Work instructions: Please transcribe the lines below exactly, and leave every image behind.

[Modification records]
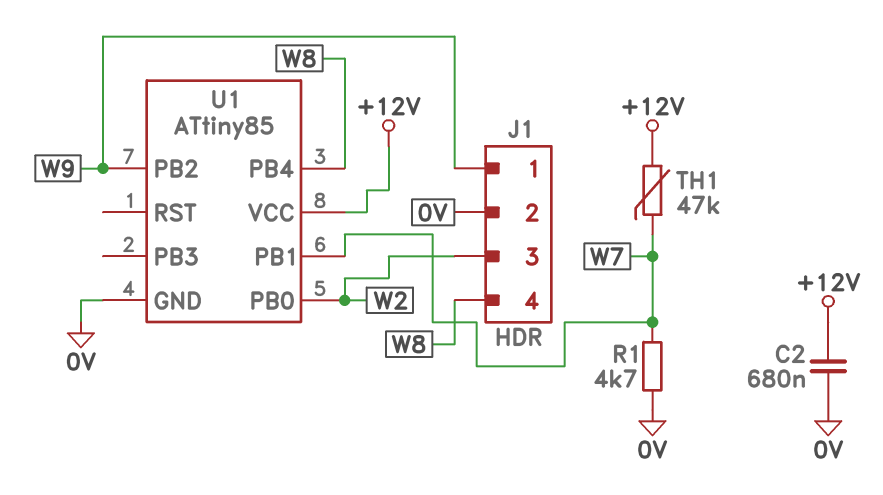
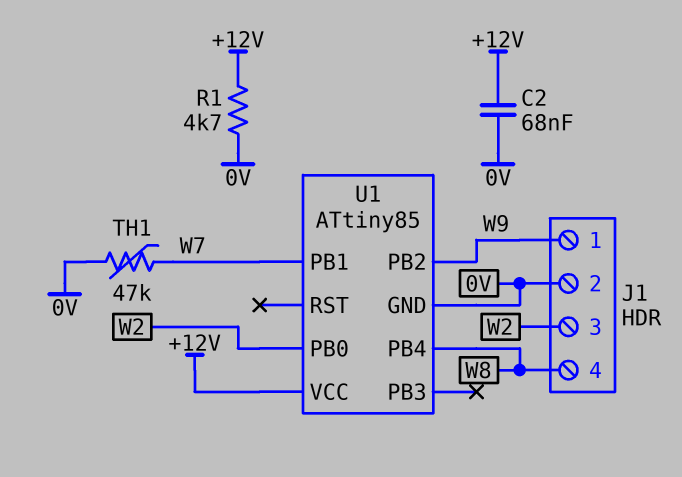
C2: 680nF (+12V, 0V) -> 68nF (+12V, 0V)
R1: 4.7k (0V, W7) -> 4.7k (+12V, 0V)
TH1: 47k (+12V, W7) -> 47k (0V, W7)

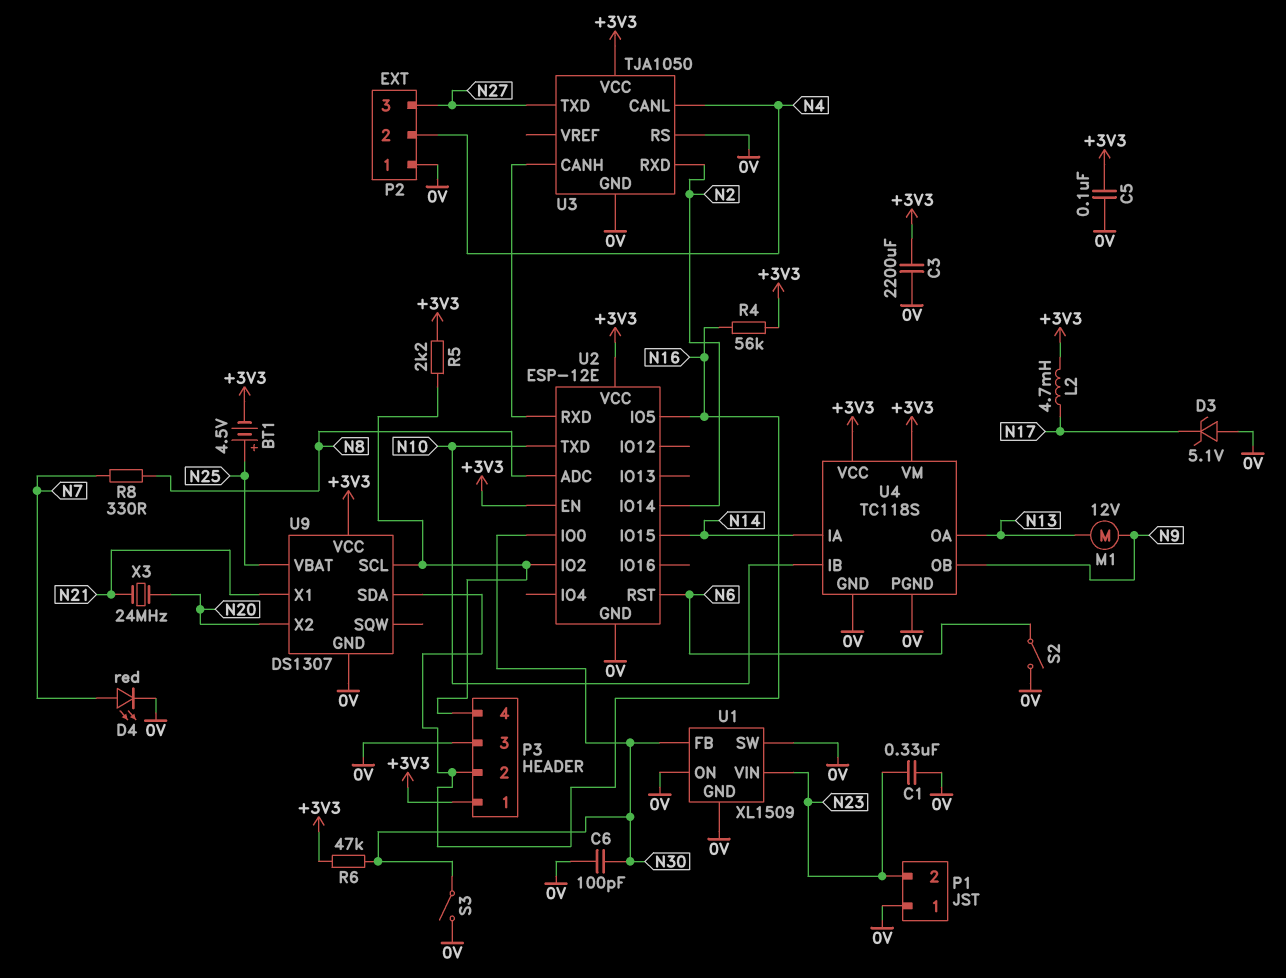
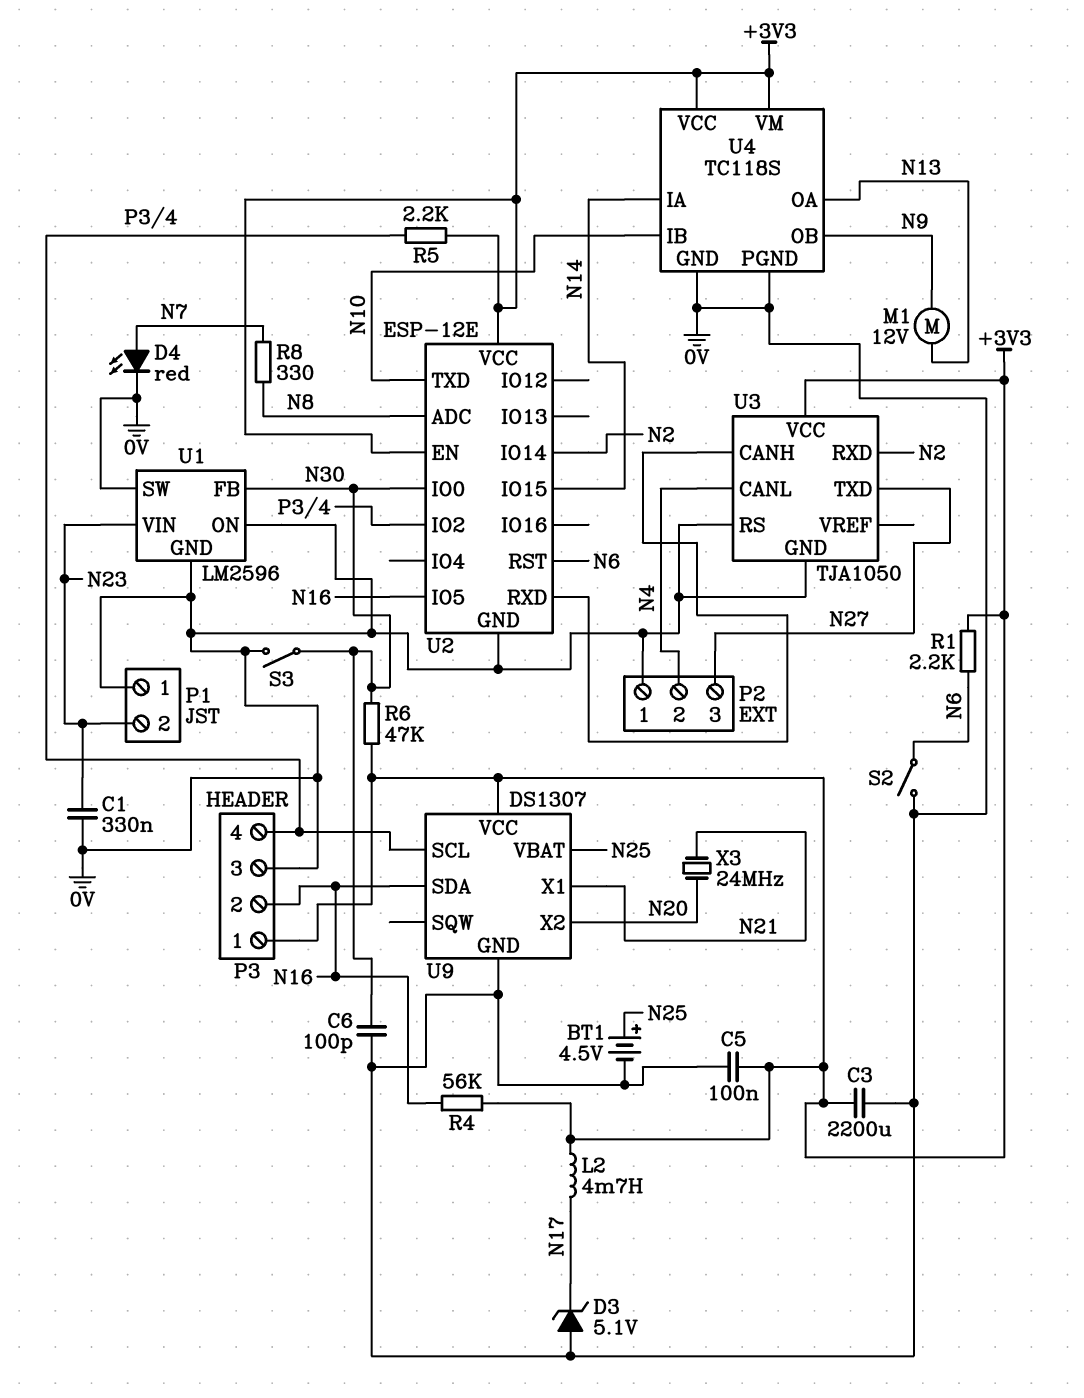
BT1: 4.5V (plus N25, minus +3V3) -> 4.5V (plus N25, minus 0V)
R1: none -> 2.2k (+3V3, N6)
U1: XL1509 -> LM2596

Solution for this problem:
C2: 680nF (+12V, 0V) -> 68nF (+12V, 0V)
R1: 4.7k (0V, W7) -> 4.7k (+12V, 0V)
TH1: 47k (+12V, W7) -> 47k (0V, W7)

BT1: 4.5V (plus N25, minus +3V3) -> 4.5V (plus N25, minus 0V)
R1: none -> 2.2k (+3V3, N6)
U1: XL1509 -> LM2596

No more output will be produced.